EXTRACTED ENTRIES:
####

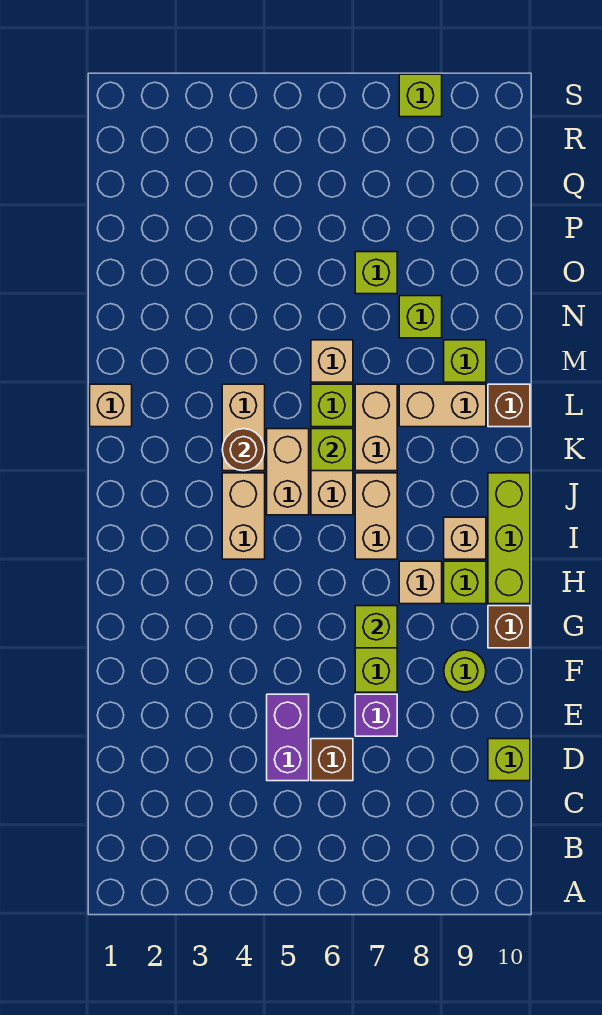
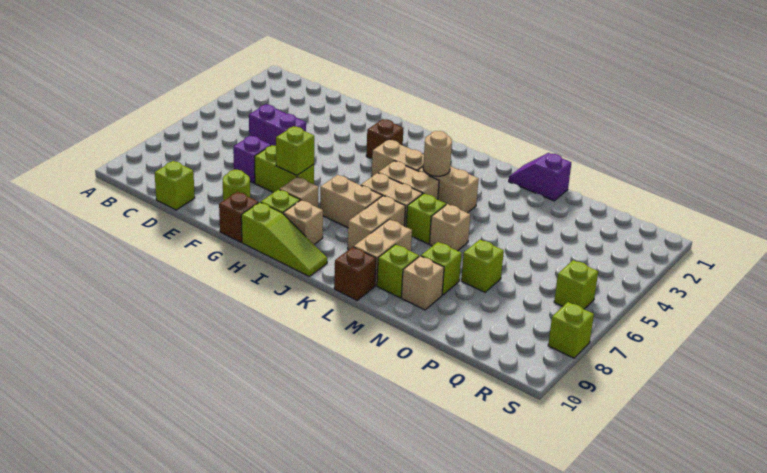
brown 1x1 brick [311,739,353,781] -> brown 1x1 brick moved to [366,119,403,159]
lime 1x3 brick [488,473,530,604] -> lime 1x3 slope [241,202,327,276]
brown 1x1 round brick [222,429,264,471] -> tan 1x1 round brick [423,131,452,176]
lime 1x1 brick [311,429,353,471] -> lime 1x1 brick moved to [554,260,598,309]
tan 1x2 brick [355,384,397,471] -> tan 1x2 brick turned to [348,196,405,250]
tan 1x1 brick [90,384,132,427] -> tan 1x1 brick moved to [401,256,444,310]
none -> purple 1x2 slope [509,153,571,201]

####

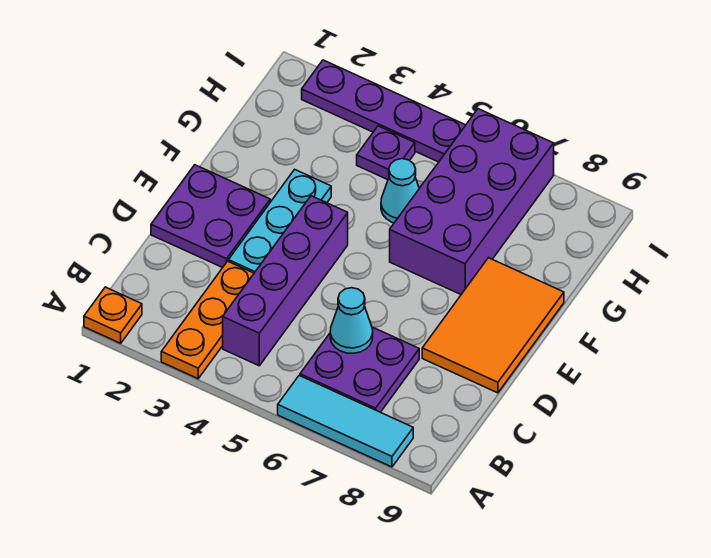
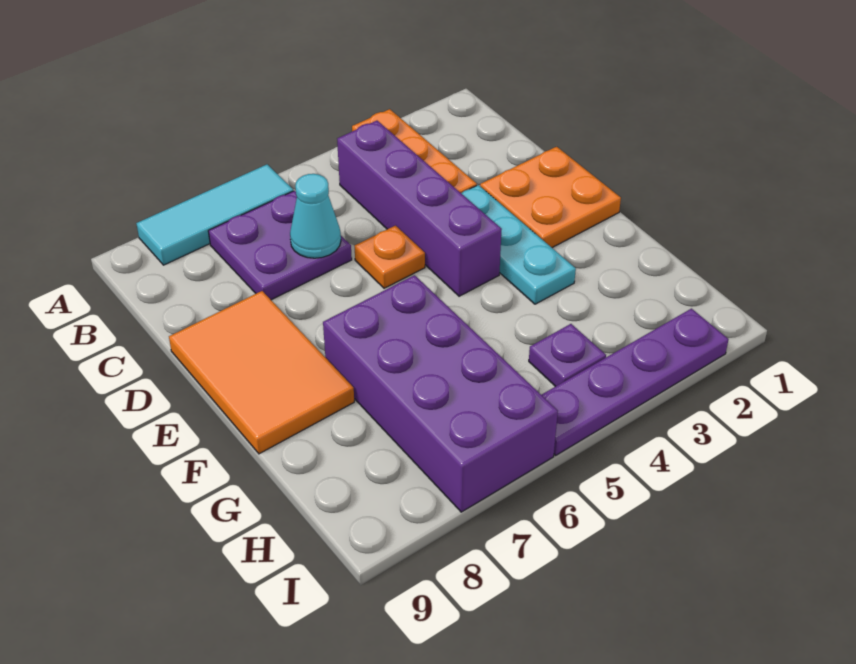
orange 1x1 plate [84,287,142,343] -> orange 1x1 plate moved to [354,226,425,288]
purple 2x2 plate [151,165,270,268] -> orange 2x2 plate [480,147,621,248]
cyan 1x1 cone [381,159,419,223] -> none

####

EXERCISE DIRECTIONS: What you give back must be the stretch above, starting at the line with "lime 1x1 brick [311,429,353,471]" and ending at the line with "none -> purple 1x2 slope [509,153,571,201]", copied exactly.

YOUR RESPONSE:
lime 1x1 brick [311,429,353,471] -> lime 1x1 brick moved to [554,260,598,309]
tan 1x2 brick [355,384,397,471] -> tan 1x2 brick turned to [348,196,405,250]
tan 1x1 brick [90,384,132,427] -> tan 1x1 brick moved to [401,256,444,310]
none -> purple 1x2 slope [509,153,571,201]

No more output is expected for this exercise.